ABOUT THIS TASK:
From the line containing "none -> grey brick F3 level 1" down to the last line of the entries, print each line exactly and leave the pictures out.

DATA SECTION:
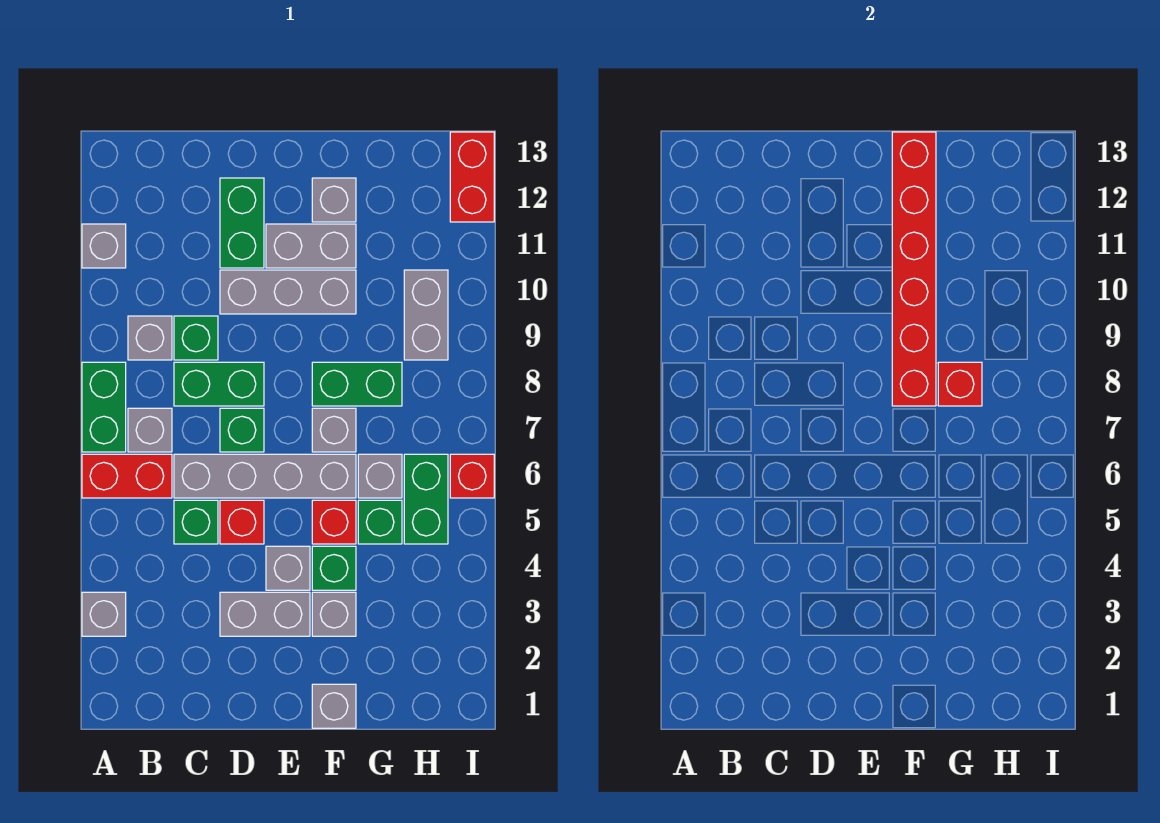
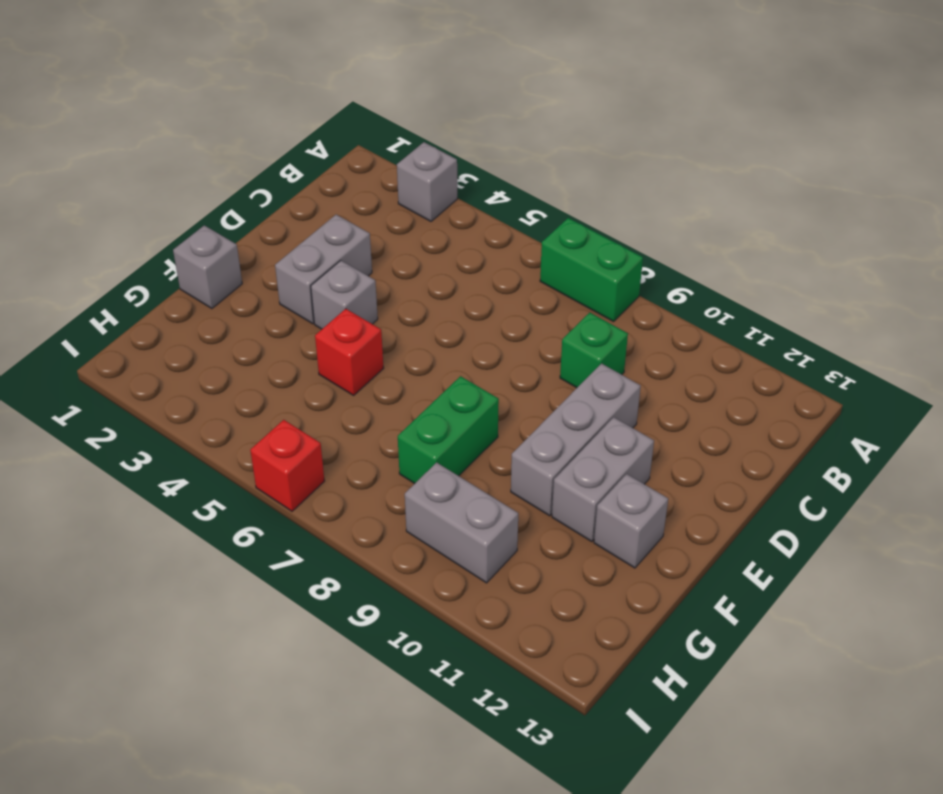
none -> red brick A6:B6 level 1
none -> grey brick A11 level 1
none -> grey brick B7 level 1
none -> grey brick B9 level 1

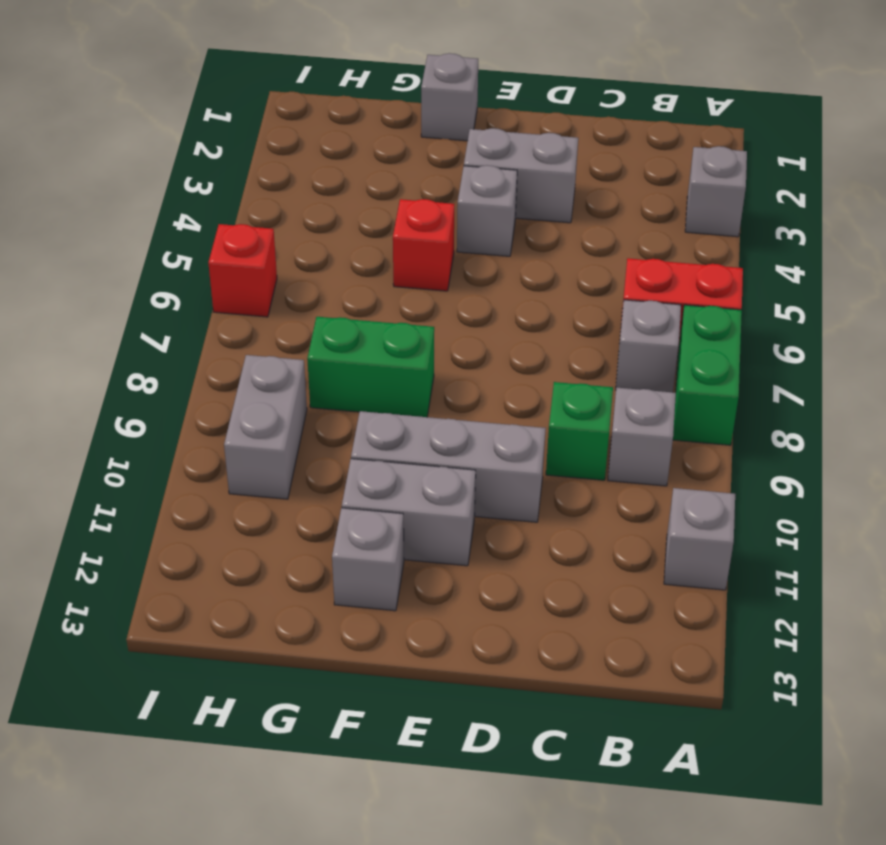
none -> green brick C5 level 1
none -> grey brick C6:F6 level 1
none -> green brick C8:D8 level 1
none -> red brick D5 level 1

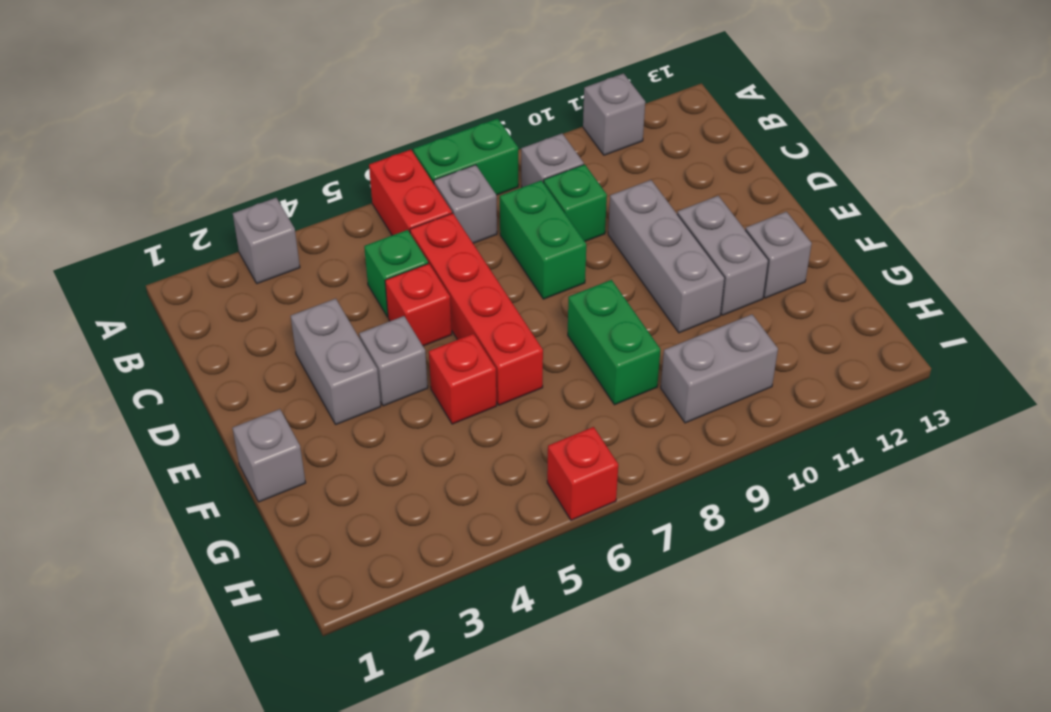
red brick C6:F6 level 1 -> grey brick C6:F6 level 1
none -> green brick D7 level 1
none -> green brick D11:D12 level 1
none -> grey brick F3 level 1
none -> green brick F4 level 1

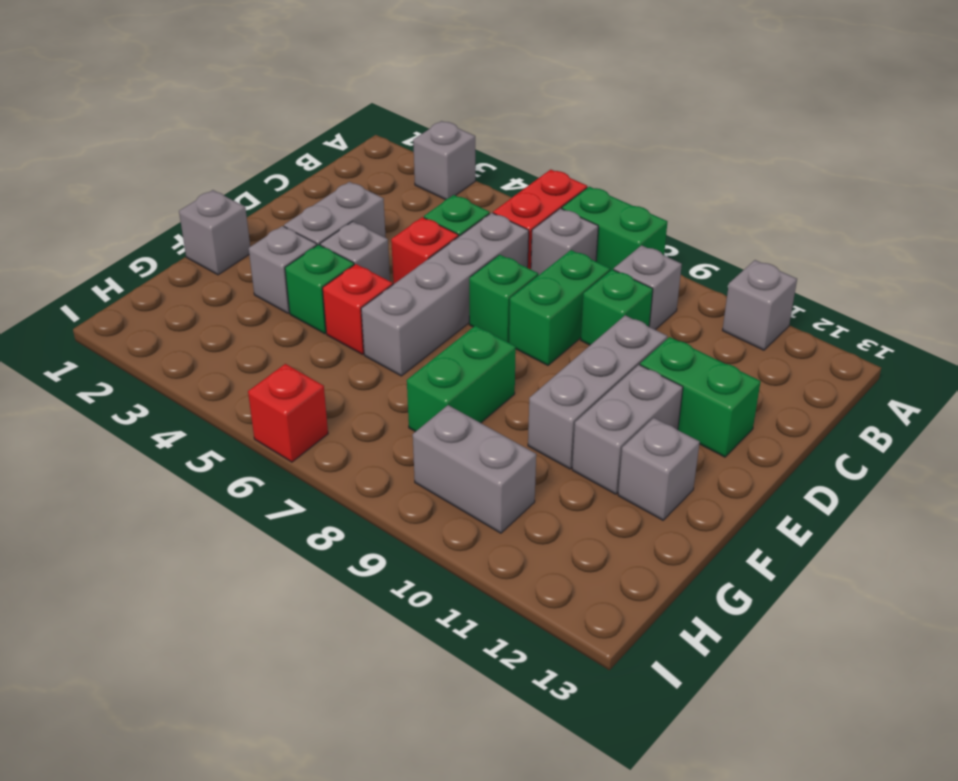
none -> grey brick F7 level 1
none -> green brick G5 level 1
none -> grey brick G6 level 1
none -> green brick H5:H6 level 1

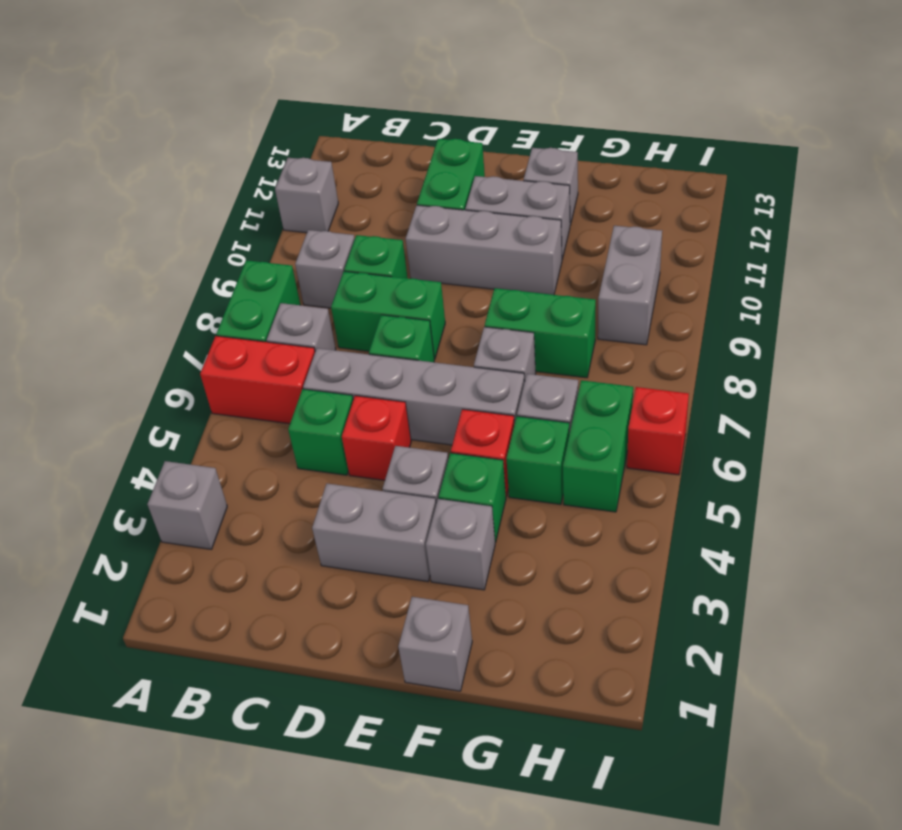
none -> red brick I12:I13 level 1
none -> red brick F8:F13 level 2
none -> red brick G8 level 2

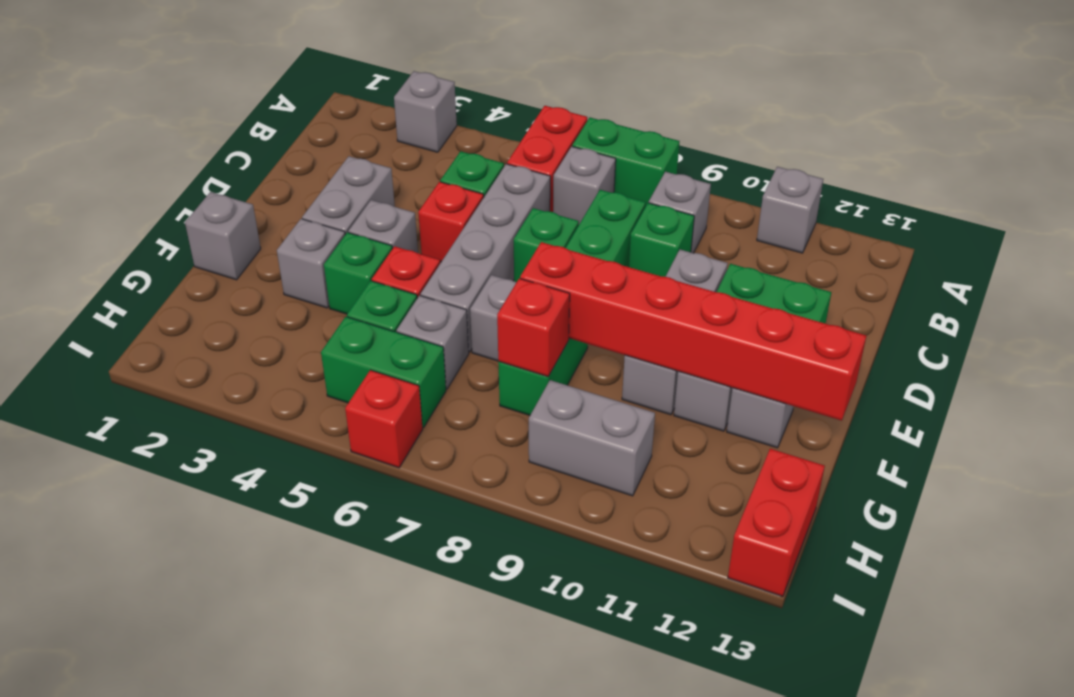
red brick H13:I13 level 1 -> red brick I12:I13 level 1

ANSWER TO THE EXERCISE:
none -> grey brick F3 level 1
none -> green brick F4 level 1

none -> grey brick F7 level 1
none -> green brick G5 level 1
none -> grey brick G6 level 1
none -> green brick H5:H6 level 1

none -> red brick I12:I13 level 1
none -> red brick F8:F13 level 2
none -> red brick G8 level 2

red brick H13:I13 level 1 -> red brick I12:I13 level 1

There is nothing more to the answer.